[PROMPT] Repeat all of the records word for word, but skip any picture.

= Beginning of Section =

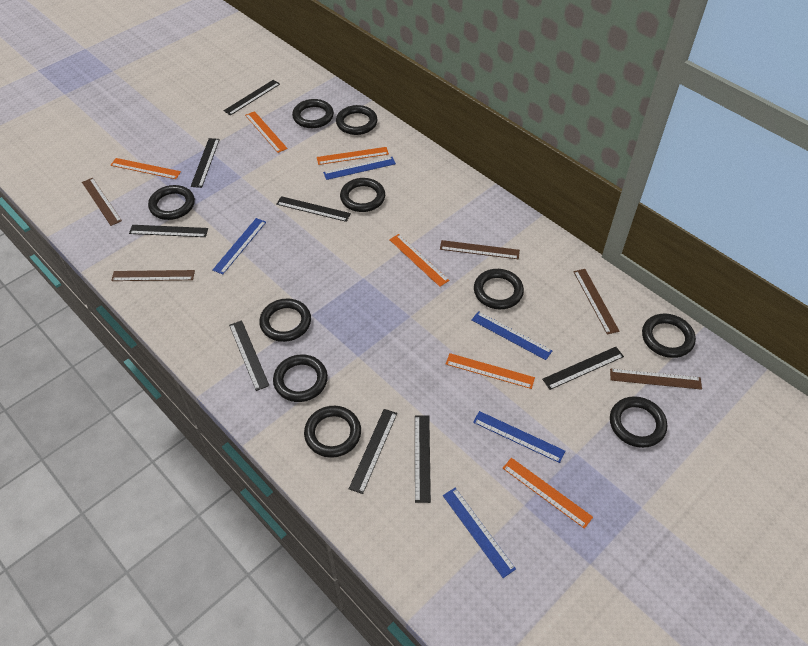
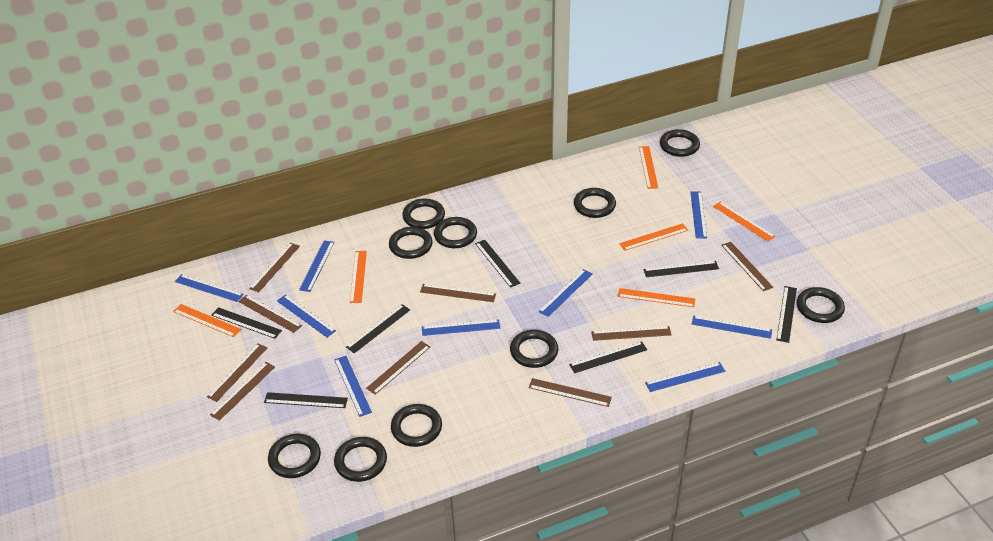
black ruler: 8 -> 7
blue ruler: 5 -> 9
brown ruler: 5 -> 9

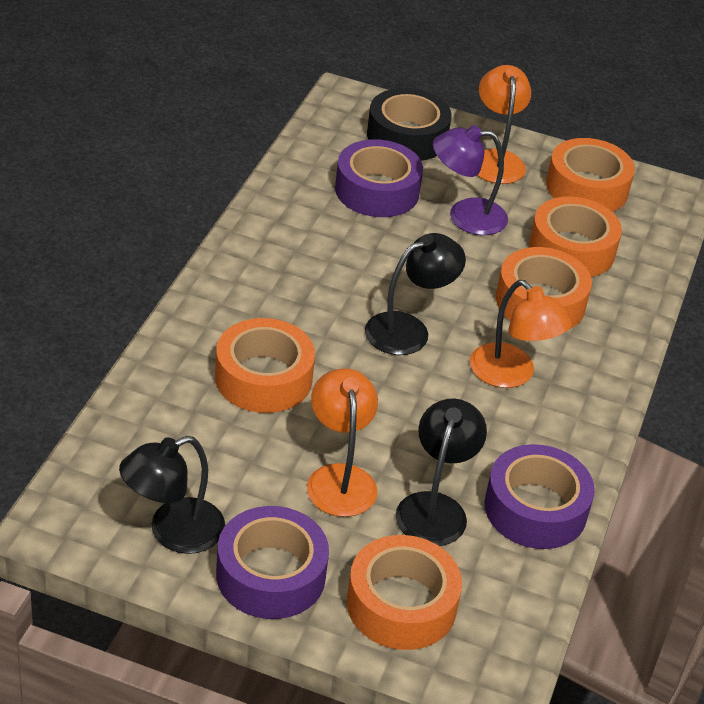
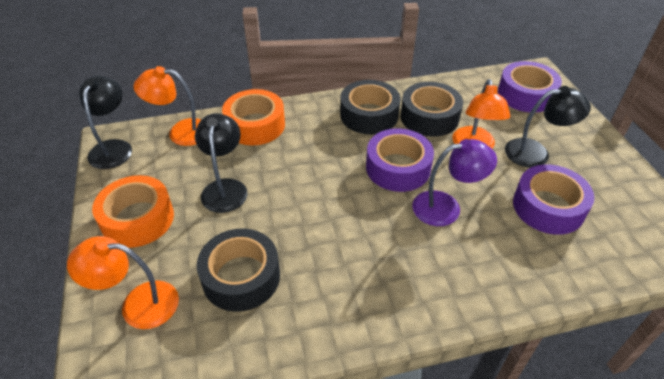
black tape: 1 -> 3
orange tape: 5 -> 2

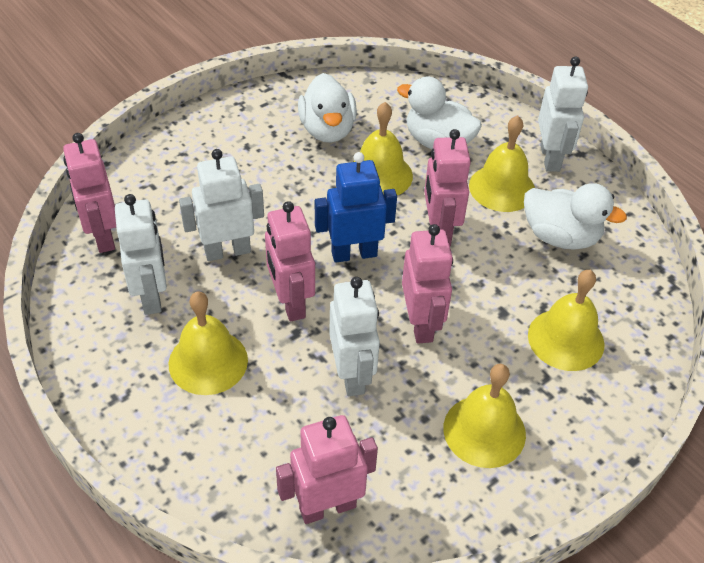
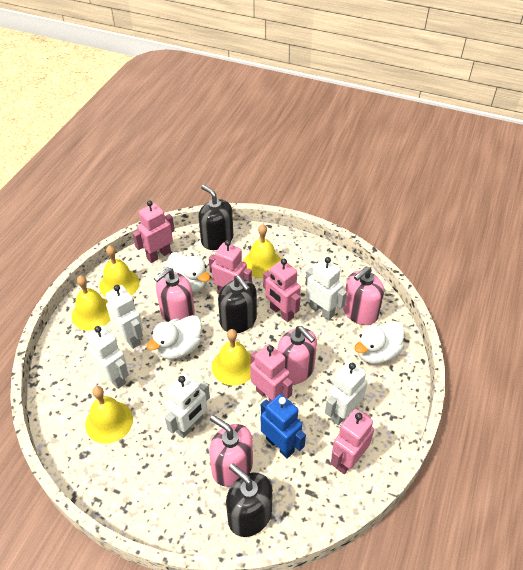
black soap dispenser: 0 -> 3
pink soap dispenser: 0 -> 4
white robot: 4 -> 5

= End of Section =

[REPLY TO THE EXERCISE]
black ruler: 8 -> 7
blue ruler: 5 -> 9
brown ruler: 5 -> 9

black tape: 1 -> 3
orange tape: 5 -> 2

black soap dispenser: 0 -> 3
pink soap dispenser: 0 -> 4
white robot: 4 -> 5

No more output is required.